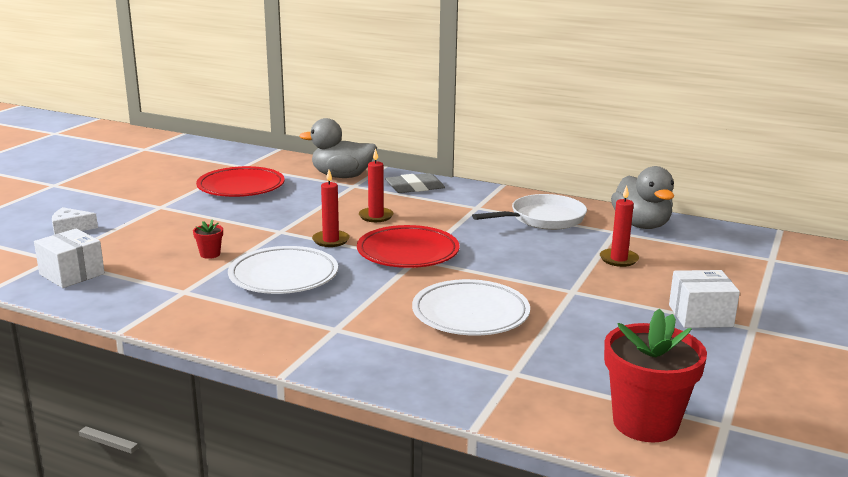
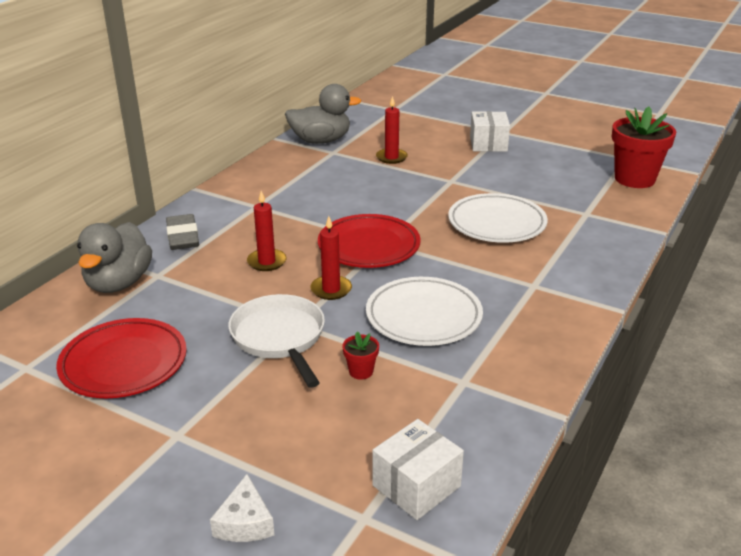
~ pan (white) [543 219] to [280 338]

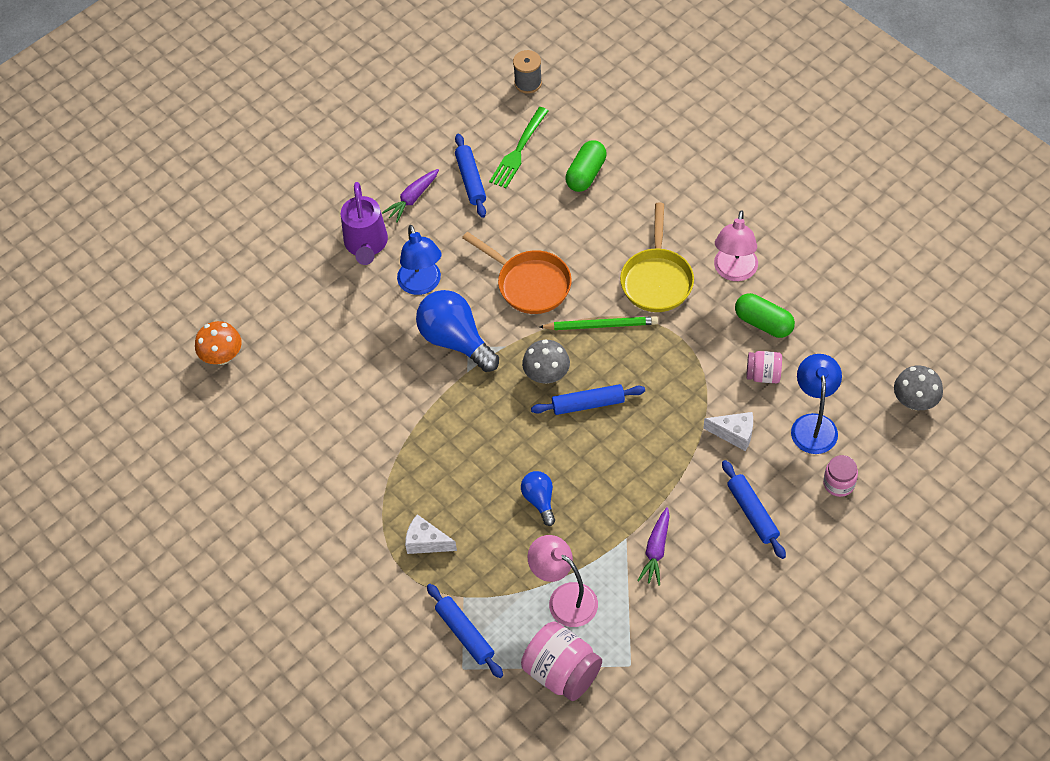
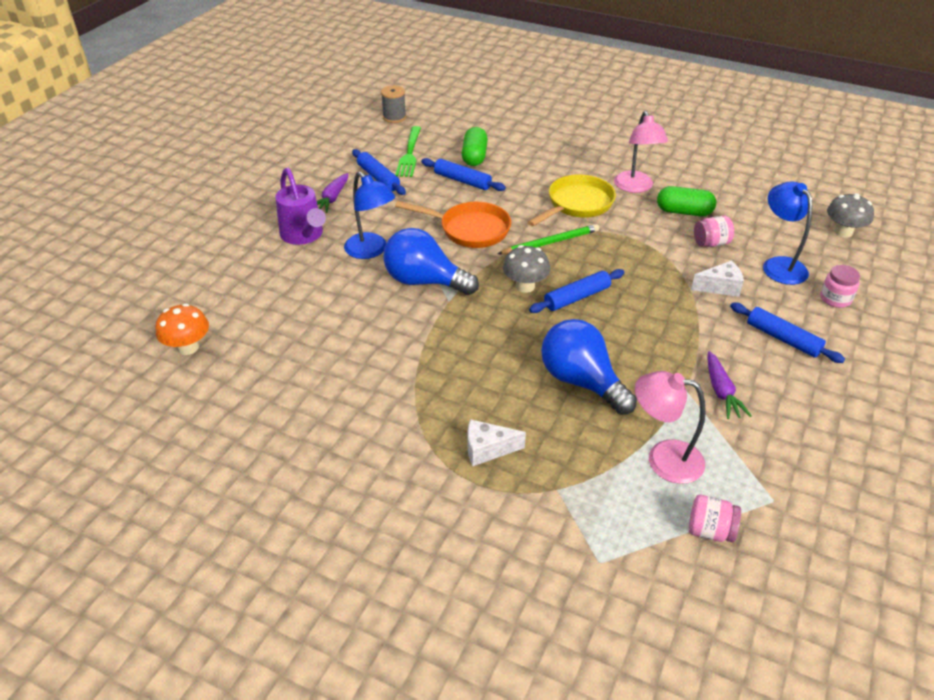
~ rolling pin (blue) [464 634] to [462 181]
~ light bulb (blue) [539 500] = [581 381] x1.85
~ jar (pink) [562 672] = [709 530] x0.58
~ pan (yellow) [657 279] = [577 204] 120 degrees counterclockwise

---+---

§ **INSTRUCTIONS FOR THE TASK**:
Output exactly the line containing "[581 381] x1.85" together with every line after it, ending at the final line of the entries.

§ **SOLUTION FOR THIS TASK**:
~ light bulb (blue) [539 500] = [581 381] x1.85
~ jar (pink) [562 672] = [709 530] x0.58
~ pan (yellow) [657 279] = [577 204] 120 degrees counterclockwise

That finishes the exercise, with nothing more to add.